§ **MATERIAL SUPPLIED**
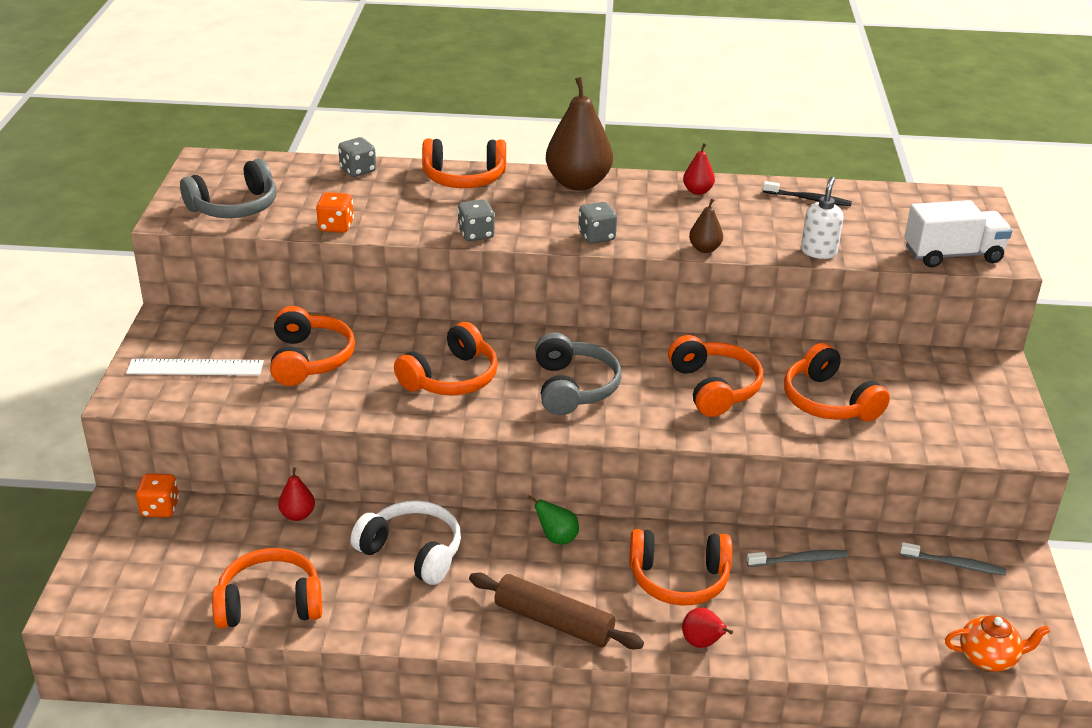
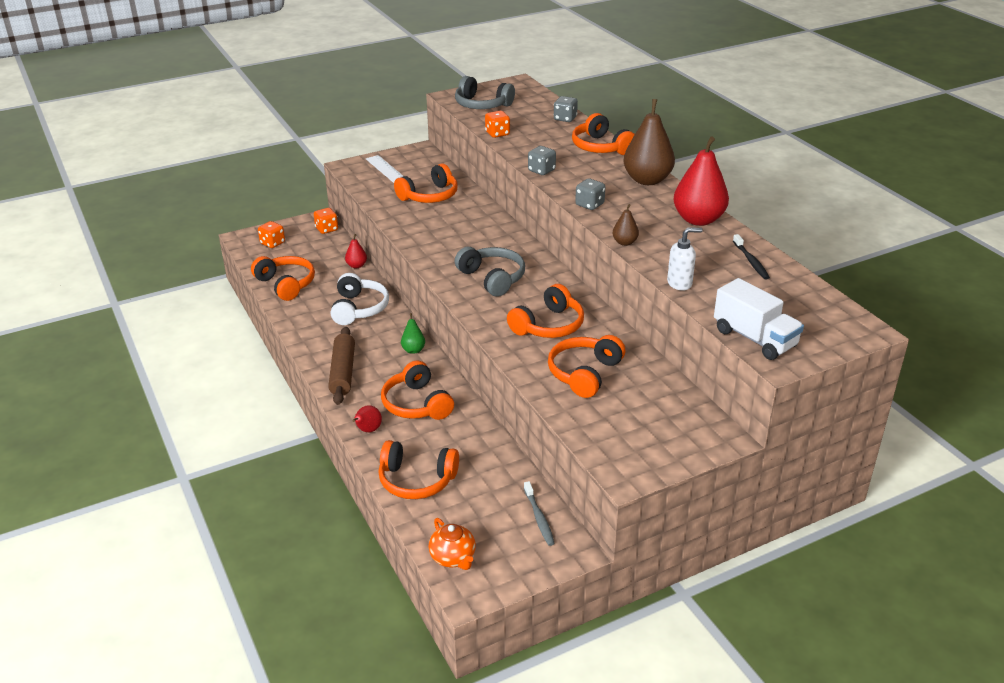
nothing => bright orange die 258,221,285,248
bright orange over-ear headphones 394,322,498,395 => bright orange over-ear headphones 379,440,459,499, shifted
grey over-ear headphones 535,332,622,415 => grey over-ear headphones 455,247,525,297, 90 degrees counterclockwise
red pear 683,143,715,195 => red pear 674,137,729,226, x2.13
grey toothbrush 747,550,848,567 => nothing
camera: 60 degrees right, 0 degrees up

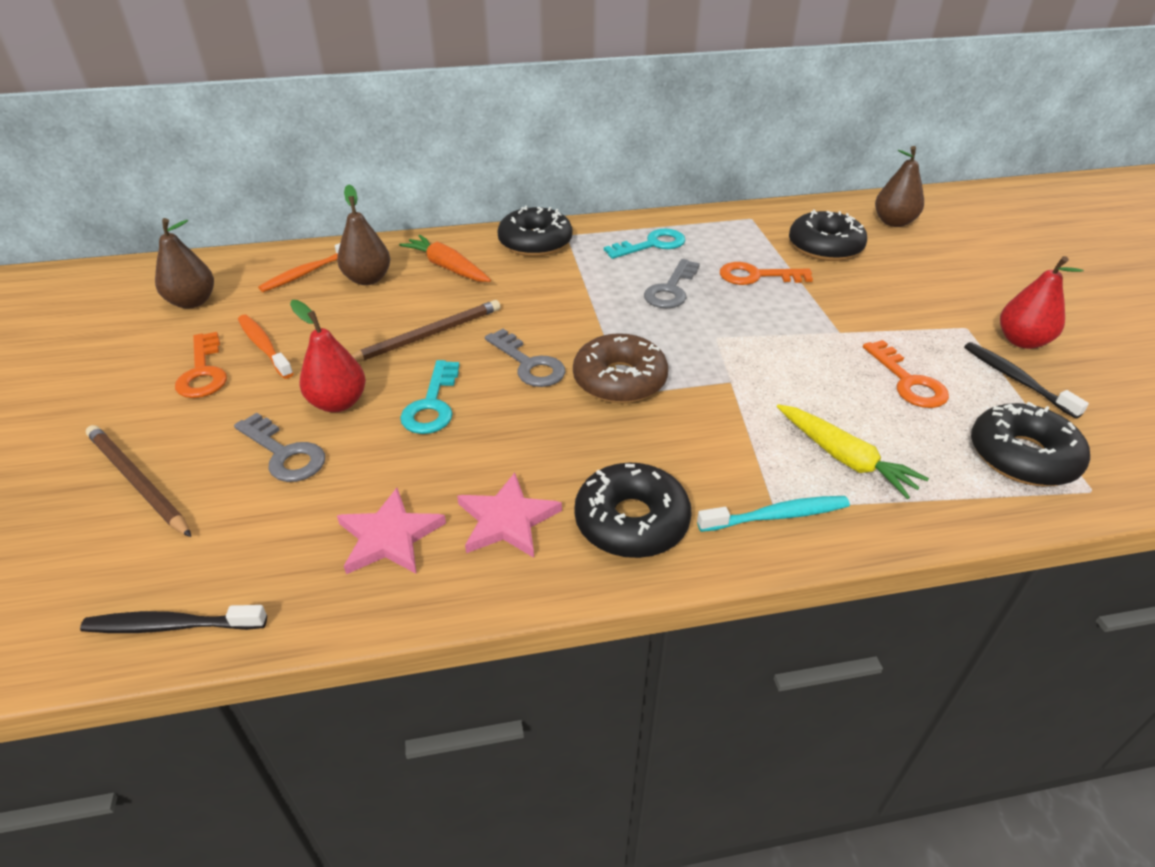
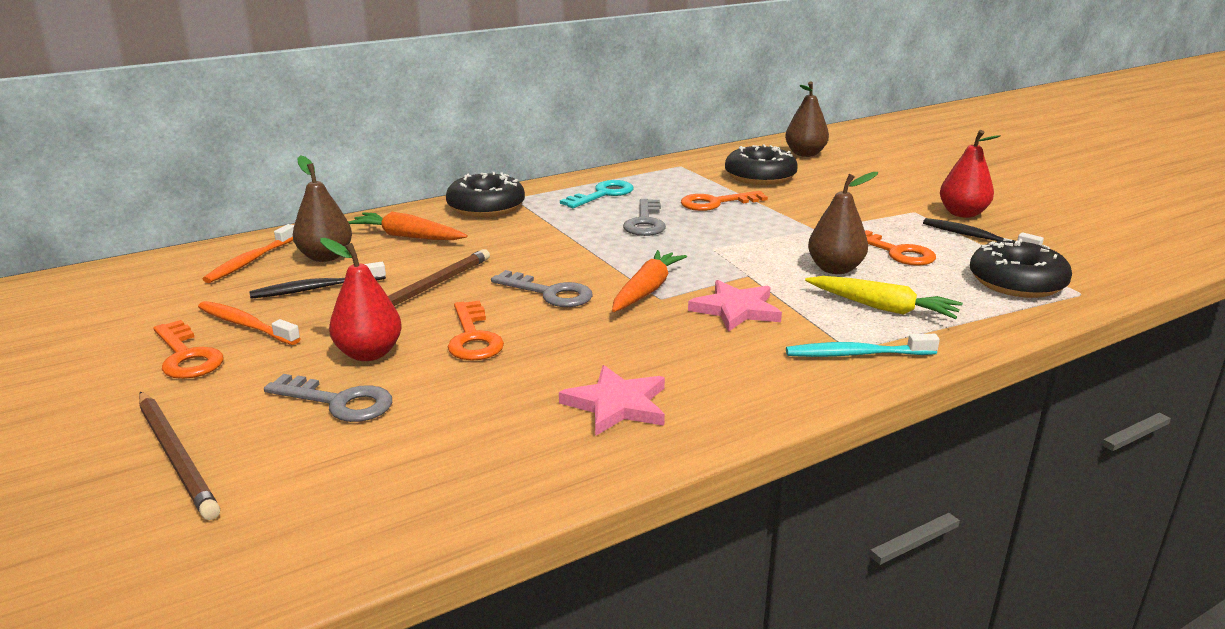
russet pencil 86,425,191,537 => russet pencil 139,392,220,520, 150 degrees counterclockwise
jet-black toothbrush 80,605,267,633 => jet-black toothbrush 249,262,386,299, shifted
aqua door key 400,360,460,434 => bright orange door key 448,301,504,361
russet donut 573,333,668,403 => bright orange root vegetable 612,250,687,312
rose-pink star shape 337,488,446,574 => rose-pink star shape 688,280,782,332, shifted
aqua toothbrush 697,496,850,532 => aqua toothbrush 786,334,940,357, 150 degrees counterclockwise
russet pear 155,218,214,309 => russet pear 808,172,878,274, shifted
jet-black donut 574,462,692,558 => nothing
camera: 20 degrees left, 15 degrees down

§ **EXERCISE**
Copy the full listing above exactly, apart from the pictures.

§ **ANSWER TO THIS PROBLEM**
nothing => bright orange die 258,221,285,248
bright orange over-ear headphones 394,322,498,395 => bright orange over-ear headphones 379,440,459,499, shifted
grey over-ear headphones 535,332,622,415 => grey over-ear headphones 455,247,525,297, 90 degrees counterclockwise
red pear 683,143,715,195 => red pear 674,137,729,226, x2.13
grey toothbrush 747,550,848,567 => nothing
camera: 60 degrees right, 0 degrees up

russet pencil 86,425,191,537 => russet pencil 139,392,220,520, 150 degrees counterclockwise
jet-black toothbrush 80,605,267,633 => jet-black toothbrush 249,262,386,299, shifted
aqua door key 400,360,460,434 => bright orange door key 448,301,504,361
russet donut 573,333,668,403 => bright orange root vegetable 612,250,687,312
rose-pink star shape 337,488,446,574 => rose-pink star shape 688,280,782,332, shifted
aqua toothbrush 697,496,850,532 => aqua toothbrush 786,334,940,357, 150 degrees counterclockwise
russet pear 155,218,214,309 => russet pear 808,172,878,274, shifted
jet-black donut 574,462,692,558 => nothing
camera: 20 degrees left, 15 degrees down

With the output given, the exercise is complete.